* Exercise requirements *
Each entry in the block below needs to be copied out exactly.
"""
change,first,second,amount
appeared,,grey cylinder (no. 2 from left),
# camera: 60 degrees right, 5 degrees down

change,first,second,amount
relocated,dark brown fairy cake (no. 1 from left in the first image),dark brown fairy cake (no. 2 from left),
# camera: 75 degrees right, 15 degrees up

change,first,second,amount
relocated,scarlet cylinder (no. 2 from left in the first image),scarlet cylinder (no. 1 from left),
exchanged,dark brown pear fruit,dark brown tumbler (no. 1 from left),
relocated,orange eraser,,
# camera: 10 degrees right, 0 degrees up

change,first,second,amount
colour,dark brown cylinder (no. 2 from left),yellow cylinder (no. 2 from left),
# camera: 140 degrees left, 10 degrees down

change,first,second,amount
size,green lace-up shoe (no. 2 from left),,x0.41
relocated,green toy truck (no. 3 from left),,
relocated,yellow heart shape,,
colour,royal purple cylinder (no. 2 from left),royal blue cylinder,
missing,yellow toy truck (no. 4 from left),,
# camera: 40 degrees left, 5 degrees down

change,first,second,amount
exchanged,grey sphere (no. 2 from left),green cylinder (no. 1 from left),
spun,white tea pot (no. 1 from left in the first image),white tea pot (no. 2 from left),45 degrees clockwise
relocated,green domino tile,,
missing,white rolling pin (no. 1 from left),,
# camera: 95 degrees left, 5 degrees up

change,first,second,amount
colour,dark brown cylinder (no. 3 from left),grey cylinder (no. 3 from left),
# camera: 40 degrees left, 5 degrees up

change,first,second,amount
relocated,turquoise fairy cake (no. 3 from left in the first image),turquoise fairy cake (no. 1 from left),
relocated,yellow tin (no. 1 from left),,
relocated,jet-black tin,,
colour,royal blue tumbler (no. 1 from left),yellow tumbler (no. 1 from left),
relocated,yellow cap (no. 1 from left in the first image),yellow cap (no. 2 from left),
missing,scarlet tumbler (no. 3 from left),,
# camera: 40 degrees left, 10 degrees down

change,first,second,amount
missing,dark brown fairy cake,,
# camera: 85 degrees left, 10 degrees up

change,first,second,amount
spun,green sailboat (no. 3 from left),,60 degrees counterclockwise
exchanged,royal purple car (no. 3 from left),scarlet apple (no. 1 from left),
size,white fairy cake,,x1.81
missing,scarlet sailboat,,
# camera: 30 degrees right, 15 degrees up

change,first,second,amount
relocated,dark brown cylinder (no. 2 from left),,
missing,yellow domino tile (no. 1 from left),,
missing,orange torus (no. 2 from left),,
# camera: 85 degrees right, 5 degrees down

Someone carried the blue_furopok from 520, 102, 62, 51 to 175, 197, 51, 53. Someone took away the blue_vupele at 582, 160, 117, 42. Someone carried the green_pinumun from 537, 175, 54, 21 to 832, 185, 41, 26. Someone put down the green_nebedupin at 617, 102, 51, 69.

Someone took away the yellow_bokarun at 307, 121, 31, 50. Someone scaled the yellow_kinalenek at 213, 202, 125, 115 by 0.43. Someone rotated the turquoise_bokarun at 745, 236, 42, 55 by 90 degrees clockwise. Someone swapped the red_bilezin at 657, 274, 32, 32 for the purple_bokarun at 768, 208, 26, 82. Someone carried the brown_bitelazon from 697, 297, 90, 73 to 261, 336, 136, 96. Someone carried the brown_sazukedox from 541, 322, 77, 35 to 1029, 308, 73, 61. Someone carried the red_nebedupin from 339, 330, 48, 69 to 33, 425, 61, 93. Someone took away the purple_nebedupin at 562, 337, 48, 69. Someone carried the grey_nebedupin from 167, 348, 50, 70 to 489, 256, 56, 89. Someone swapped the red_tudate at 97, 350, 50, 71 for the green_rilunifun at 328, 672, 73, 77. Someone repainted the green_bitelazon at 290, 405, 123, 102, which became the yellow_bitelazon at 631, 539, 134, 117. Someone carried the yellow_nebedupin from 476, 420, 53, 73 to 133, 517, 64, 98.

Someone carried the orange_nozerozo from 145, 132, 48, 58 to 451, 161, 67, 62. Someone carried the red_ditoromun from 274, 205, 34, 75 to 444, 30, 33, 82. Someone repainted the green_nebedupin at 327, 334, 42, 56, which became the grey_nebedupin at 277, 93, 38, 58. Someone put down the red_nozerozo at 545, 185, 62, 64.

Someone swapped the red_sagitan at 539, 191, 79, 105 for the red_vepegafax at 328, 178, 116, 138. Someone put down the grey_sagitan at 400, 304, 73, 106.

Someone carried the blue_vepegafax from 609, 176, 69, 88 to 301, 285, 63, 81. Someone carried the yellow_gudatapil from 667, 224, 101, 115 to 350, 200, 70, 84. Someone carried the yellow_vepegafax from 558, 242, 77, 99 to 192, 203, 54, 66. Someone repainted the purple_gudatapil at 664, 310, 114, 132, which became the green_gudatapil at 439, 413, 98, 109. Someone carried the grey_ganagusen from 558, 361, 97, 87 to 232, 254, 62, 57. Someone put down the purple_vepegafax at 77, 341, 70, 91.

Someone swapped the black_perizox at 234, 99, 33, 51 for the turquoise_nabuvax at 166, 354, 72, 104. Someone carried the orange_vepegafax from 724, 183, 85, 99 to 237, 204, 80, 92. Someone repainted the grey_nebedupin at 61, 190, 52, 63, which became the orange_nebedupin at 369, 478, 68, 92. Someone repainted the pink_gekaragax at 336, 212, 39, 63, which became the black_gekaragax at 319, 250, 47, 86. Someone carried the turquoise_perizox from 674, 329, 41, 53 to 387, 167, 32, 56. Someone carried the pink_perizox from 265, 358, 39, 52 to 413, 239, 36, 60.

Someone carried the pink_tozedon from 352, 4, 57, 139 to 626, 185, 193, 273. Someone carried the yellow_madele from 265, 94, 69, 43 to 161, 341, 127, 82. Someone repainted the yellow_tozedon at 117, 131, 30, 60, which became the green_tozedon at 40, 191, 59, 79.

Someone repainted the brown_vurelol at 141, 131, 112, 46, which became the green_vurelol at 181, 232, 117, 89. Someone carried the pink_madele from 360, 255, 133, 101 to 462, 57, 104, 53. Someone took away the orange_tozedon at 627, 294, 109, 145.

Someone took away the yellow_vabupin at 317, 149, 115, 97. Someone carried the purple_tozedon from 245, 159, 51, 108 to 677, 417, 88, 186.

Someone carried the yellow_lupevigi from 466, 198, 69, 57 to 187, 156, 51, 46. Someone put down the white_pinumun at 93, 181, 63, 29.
"""
* Result for this task *
change,first,second,amount
appeared,,grey cylinder (no. 2 from left),
# camera: 60 degrees right, 5 degrees down

change,first,second,amount
relocated,dark brown fairy cake (no. 1 from left in the first image),dark brown fairy cake (no. 2 from left),
# camera: 75 degrees right, 15 degrees up

change,first,second,amount
relocated,scarlet cylinder (no. 2 from left in the first image),scarlet cylinder (no. 1 from left),
exchanged,dark brown pear fruit,dark brown tumbler (no. 1 from left),
relocated,orange eraser,,
# camera: 10 degrees right, 0 degrees up

change,first,second,amount
colour,dark brown cylinder (no. 2 from left),yellow cylinder (no. 2 from left),
# camera: 140 degrees left, 10 degrees down

change,first,second,amount
size,green lace-up shoe (no. 2 from left),,x0.41
relocated,green toy truck (no. 3 from left),,
relocated,yellow heart shape,,
colour,royal purple cylinder (no. 2 from left),royal blue cylinder,
missing,yellow toy truck (no. 4 from left),,
# camera: 40 degrees left, 5 degrees down

change,first,second,amount
exchanged,grey sphere (no. 2 from left),green cylinder (no. 1 from left),
spun,white tea pot (no. 1 from left in the first image),white tea pot (no. 2 from left),45 degrees clockwise
relocated,green domino tile,,
missing,white rolling pin (no. 1 from left),,
# camera: 95 degrees left, 5 degrees up

change,first,second,amount
colour,dark brown cylinder (no. 3 from left),grey cylinder (no. 3 from left),
# camera: 40 degrees left, 5 degrees up

change,first,second,amount
relocated,turquoise fairy cake (no. 3 from left in the first image),turquoise fairy cake (no. 1 from left),
relocated,yellow tin (no. 1 from left),,
relocated,jet-black tin,,
colour,royal blue tumbler (no. 1 from left),yellow tumbler (no. 1 from left),
relocated,yellow cap (no. 1 from left in the first image),yellow cap (no. 2 from left),
missing,scarlet tumbler (no. 3 from left),,
# camera: 40 degrees left, 10 degrees down

change,first,second,amount
missing,dark brown fairy cake,,
# camera: 85 degrees left, 10 degrees up

change,first,second,amount
spun,green sailboat (no. 3 from left),,60 degrees counterclockwise
exchanged,royal purple car (no. 3 from left),scarlet apple (no. 1 from left),
size,white fairy cake,,x1.81
missing,scarlet sailboat,,
# camera: 30 degrees right, 15 degrees up

change,first,second,amount
relocated,dark brown cylinder (no. 2 from left),,
missing,yellow domino tile (no. 1 from left),,
missing,orange torus (no. 2 from left),,
# camera: 85 degrees right, 5 degrees down

Someone carried the blue_furopok from 520, 102, 62, 51 to 175, 197, 51, 53. Someone took away the blue_vupele at 582, 160, 117, 42. Someone carried the green_pinumun from 537, 175, 54, 21 to 832, 185, 41, 26. Someone put down the green_nebedupin at 617, 102, 51, 69.

Someone took away the yellow_bokarun at 307, 121, 31, 50. Someone scaled the yellow_kinalenek at 213, 202, 125, 115 by 0.43. Someone rotated the turquoise_bokarun at 745, 236, 42, 55 by 90 degrees clockwise. Someone swapped the red_bilezin at 657, 274, 32, 32 for the purple_bokarun at 768, 208, 26, 82. Someone carried the brown_bitelazon from 697, 297, 90, 73 to 261, 336, 136, 96. Someone carried the brown_sazukedox from 541, 322, 77, 35 to 1029, 308, 73, 61. Someone carried the red_nebedupin from 339, 330, 48, 69 to 33, 425, 61, 93. Someone took away the purple_nebedupin at 562, 337, 48, 69. Someone carried the grey_nebedupin from 167, 348, 50, 70 to 489, 256, 56, 89. Someone swapped the red_tudate at 97, 350, 50, 71 for the green_rilunifun at 328, 672, 73, 77. Someone repainted the green_bitelazon at 290, 405, 123, 102, which became the yellow_bitelazon at 631, 539, 134, 117. Someone carried the yellow_nebedupin from 476, 420, 53, 73 to 133, 517, 64, 98.

Someone carried the orange_nozerozo from 145, 132, 48, 58 to 451, 161, 67, 62. Someone carried the red_ditoromun from 274, 205, 34, 75 to 444, 30, 33, 82. Someone repainted the green_nebedupin at 327, 334, 42, 56, which became the grey_nebedupin at 277, 93, 38, 58. Someone put down the red_nozerozo at 545, 185, 62, 64.

Someone swapped the red_sagitan at 539, 191, 79, 105 for the red_vepegafax at 328, 178, 116, 138. Someone put down the grey_sagitan at 400, 304, 73, 106.

Someone carried the blue_vepegafax from 609, 176, 69, 88 to 301, 285, 63, 81. Someone carried the yellow_gudatapil from 667, 224, 101, 115 to 350, 200, 70, 84. Someone carried the yellow_vepegafax from 558, 242, 77, 99 to 192, 203, 54, 66. Someone repainted the purple_gudatapil at 664, 310, 114, 132, which became the green_gudatapil at 439, 413, 98, 109. Someone carried the grey_ganagusen from 558, 361, 97, 87 to 232, 254, 62, 57. Someone put down the purple_vepegafax at 77, 341, 70, 91.

Someone swapped the black_perizox at 234, 99, 33, 51 for the turquoise_nabuvax at 166, 354, 72, 104. Someone carried the orange_vepegafax from 724, 183, 85, 99 to 237, 204, 80, 92. Someone repainted the grey_nebedupin at 61, 190, 52, 63, which became the orange_nebedupin at 369, 478, 68, 92. Someone repainted the pink_gekaragax at 336, 212, 39, 63, which became the black_gekaragax at 319, 250, 47, 86. Someone carried the turquoise_perizox from 674, 329, 41, 53 to 387, 167, 32, 56. Someone carried the pink_perizox from 265, 358, 39, 52 to 413, 239, 36, 60.

Someone carried the pink_tozedon from 352, 4, 57, 139 to 626, 185, 193, 273. Someone carried the yellow_madele from 265, 94, 69, 43 to 161, 341, 127, 82. Someone repainted the yellow_tozedon at 117, 131, 30, 60, which became the green_tozedon at 40, 191, 59, 79.

Someone repainted the brown_vurelol at 141, 131, 112, 46, which became the green_vurelol at 181, 232, 117, 89. Someone carried the pink_madele from 360, 255, 133, 101 to 462, 57, 104, 53. Someone took away the orange_tozedon at 627, 294, 109, 145.

Someone took away the yellow_vabupin at 317, 149, 115, 97. Someone carried the purple_tozedon from 245, 159, 51, 108 to 677, 417, 88, 186.

Someone carried the yellow_lupevigi from 466, 198, 69, 57 to 187, 156, 51, 46. Someone put down the white_pinumun at 93, 181, 63, 29.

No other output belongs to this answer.